Try it: Go to the line containing "(550, 261) = (513, 343): pink" in the records below and print it and every following line exactly, on through the line containing "(604, 319) = (317, 199): red", then stop.

Data supplied:
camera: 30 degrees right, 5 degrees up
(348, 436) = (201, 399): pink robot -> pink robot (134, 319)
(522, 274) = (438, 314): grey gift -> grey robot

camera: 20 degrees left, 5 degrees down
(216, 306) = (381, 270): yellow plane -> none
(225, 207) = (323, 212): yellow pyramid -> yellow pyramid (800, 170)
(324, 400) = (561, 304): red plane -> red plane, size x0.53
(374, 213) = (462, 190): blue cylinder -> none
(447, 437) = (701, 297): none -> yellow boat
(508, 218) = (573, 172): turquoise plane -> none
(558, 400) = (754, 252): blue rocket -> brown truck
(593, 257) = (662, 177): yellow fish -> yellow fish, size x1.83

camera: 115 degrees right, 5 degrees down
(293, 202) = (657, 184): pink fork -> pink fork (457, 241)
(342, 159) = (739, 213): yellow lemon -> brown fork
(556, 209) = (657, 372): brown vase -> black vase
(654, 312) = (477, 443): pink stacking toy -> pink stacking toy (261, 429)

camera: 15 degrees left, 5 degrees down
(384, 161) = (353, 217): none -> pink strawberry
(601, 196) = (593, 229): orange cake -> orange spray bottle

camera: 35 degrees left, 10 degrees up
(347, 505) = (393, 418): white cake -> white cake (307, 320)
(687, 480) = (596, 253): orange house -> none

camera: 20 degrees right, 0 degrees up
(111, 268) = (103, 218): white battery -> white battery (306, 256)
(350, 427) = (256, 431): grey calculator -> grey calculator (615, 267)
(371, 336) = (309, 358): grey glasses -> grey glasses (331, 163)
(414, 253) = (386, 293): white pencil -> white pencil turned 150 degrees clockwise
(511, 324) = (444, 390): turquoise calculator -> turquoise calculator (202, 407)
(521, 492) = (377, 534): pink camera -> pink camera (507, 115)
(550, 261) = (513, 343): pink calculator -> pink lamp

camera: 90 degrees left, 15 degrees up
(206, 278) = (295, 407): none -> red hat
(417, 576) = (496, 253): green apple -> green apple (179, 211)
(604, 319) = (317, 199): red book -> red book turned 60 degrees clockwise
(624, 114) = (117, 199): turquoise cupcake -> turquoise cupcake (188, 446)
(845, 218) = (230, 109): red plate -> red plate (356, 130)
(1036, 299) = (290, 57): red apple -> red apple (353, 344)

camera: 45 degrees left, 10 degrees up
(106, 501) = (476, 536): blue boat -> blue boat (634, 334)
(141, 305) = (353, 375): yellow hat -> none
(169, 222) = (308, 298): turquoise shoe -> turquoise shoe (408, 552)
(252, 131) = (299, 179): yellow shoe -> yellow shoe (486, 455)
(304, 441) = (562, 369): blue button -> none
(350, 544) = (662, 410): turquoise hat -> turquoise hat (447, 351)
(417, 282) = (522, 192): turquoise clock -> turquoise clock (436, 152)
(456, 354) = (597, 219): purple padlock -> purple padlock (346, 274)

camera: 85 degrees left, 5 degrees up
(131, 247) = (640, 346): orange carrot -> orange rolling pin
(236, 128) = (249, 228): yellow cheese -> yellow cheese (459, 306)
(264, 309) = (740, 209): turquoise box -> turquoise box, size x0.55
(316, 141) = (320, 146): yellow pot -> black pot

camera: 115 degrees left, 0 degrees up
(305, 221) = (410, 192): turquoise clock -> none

The completed task:
(550, 261) = (513, 343): pink calculator -> pink lamp

camera: 90 degrees left, 15 degrees up
(206, 278) = (295, 407): none -> red hat
(417, 576) = (496, 253): green apple -> green apple (179, 211)
(604, 319) = (317, 199): red book -> red book turned 60 degrees clockwise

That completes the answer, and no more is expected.